* **What needs to be done**
To answer, print the line containing "black watering can: 3 -> 2" and each line after it in the listing below, exactly as they stand.

* **Supplied material**
BEGIN

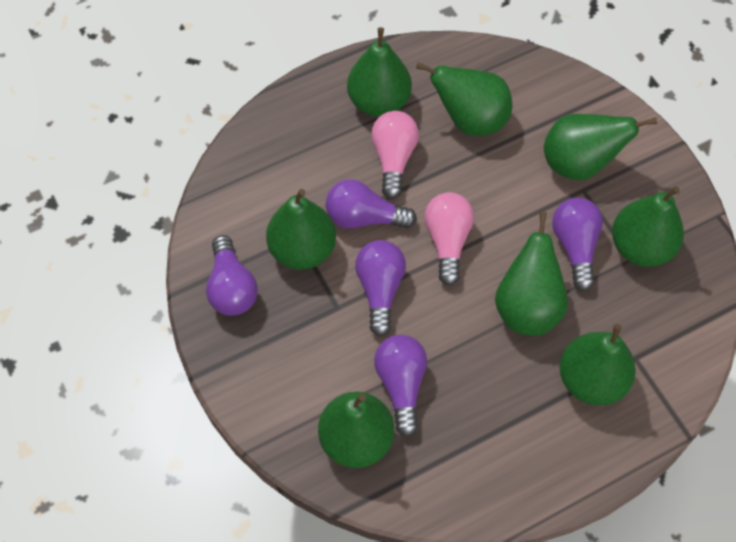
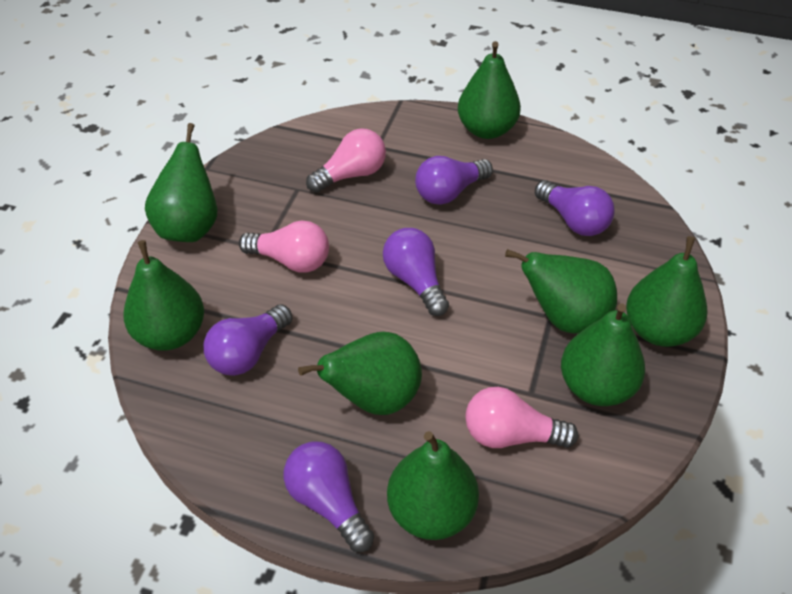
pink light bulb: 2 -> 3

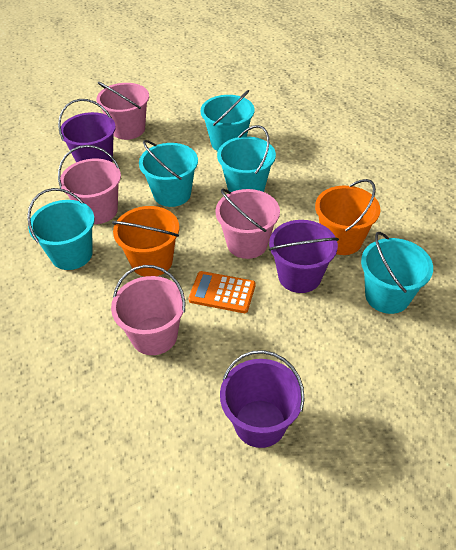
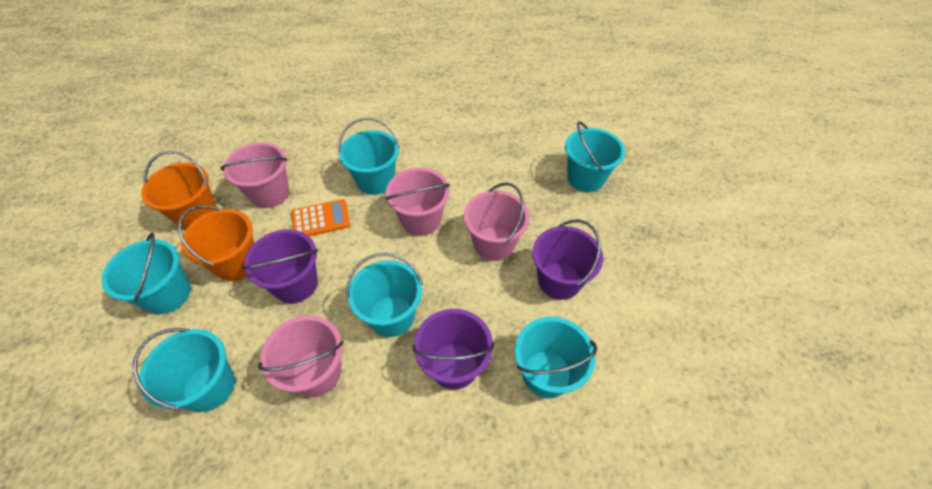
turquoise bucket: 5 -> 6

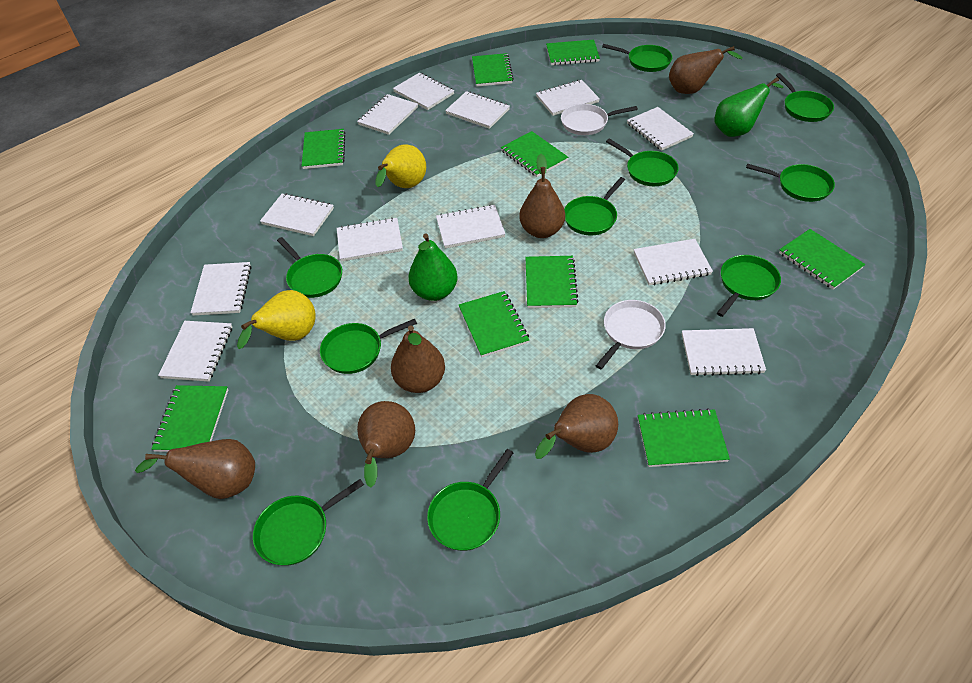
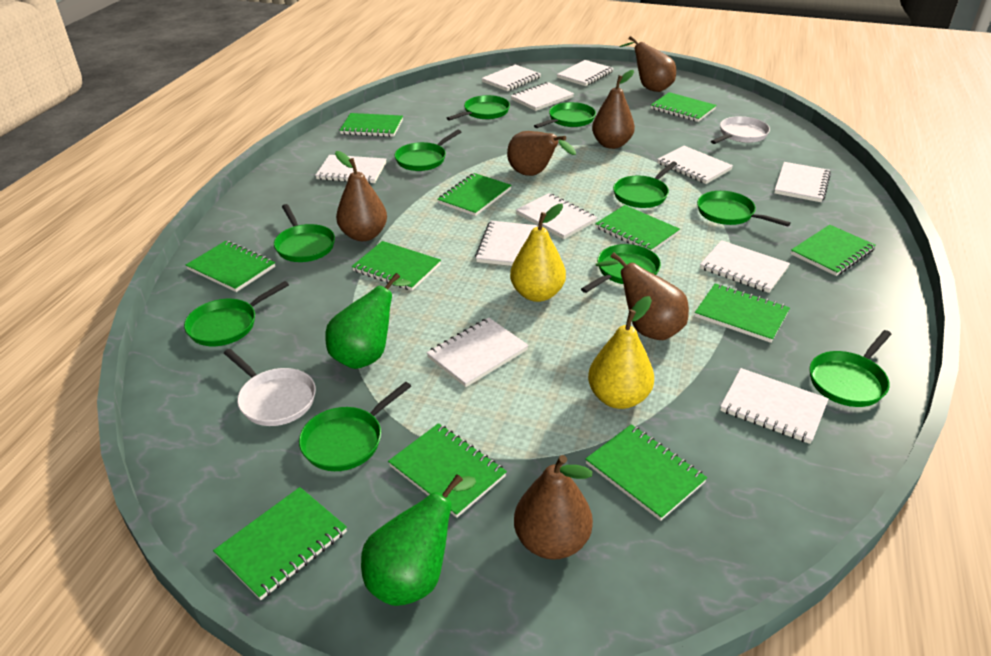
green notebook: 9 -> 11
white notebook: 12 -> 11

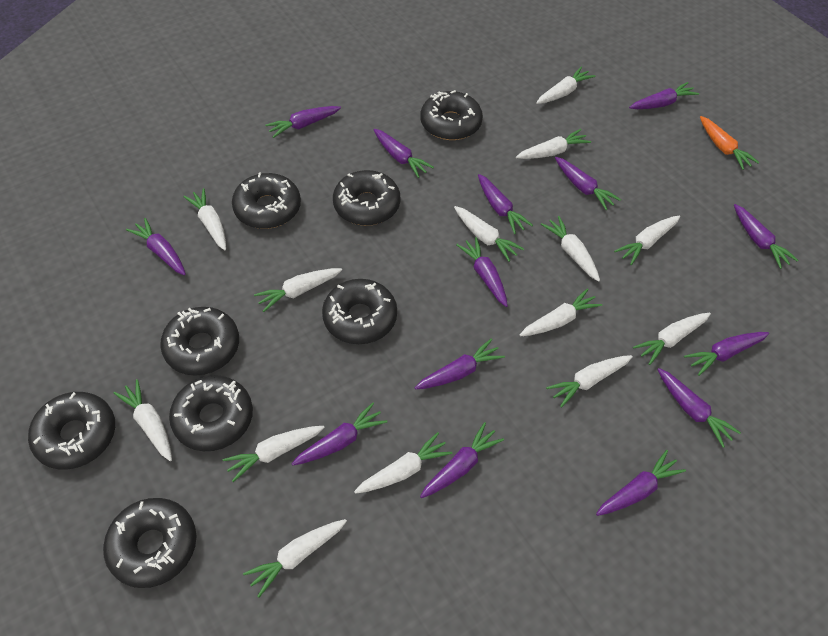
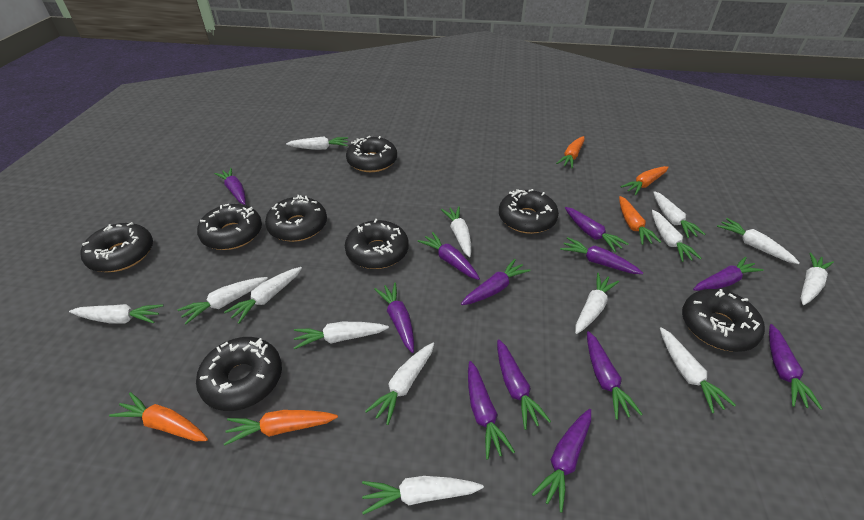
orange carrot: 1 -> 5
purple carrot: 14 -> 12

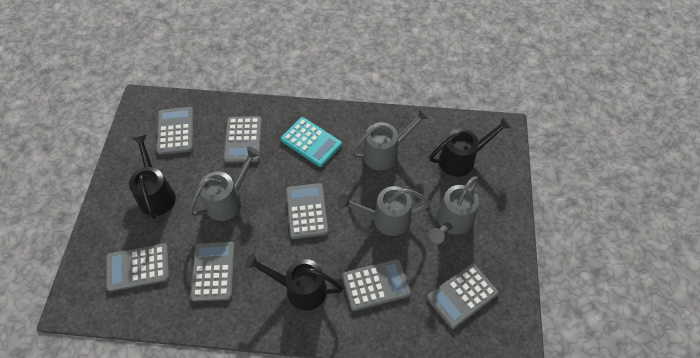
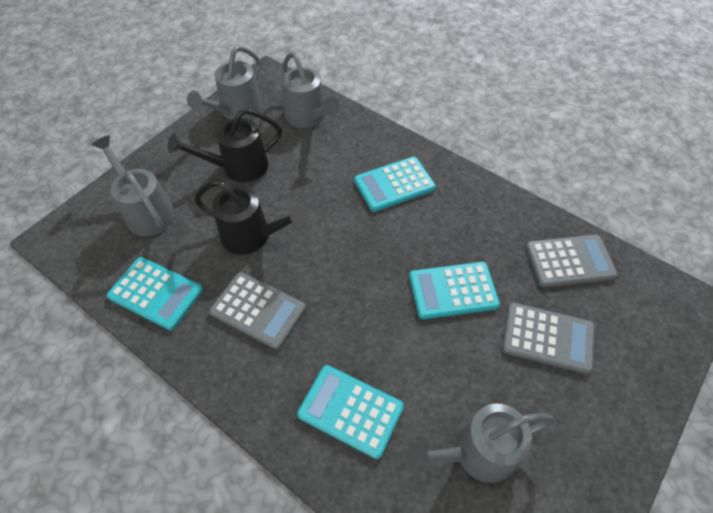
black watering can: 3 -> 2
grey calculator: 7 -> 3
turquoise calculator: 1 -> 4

END

* **Response below**
black watering can: 3 -> 2
grey calculator: 7 -> 3
turquoise calculator: 1 -> 4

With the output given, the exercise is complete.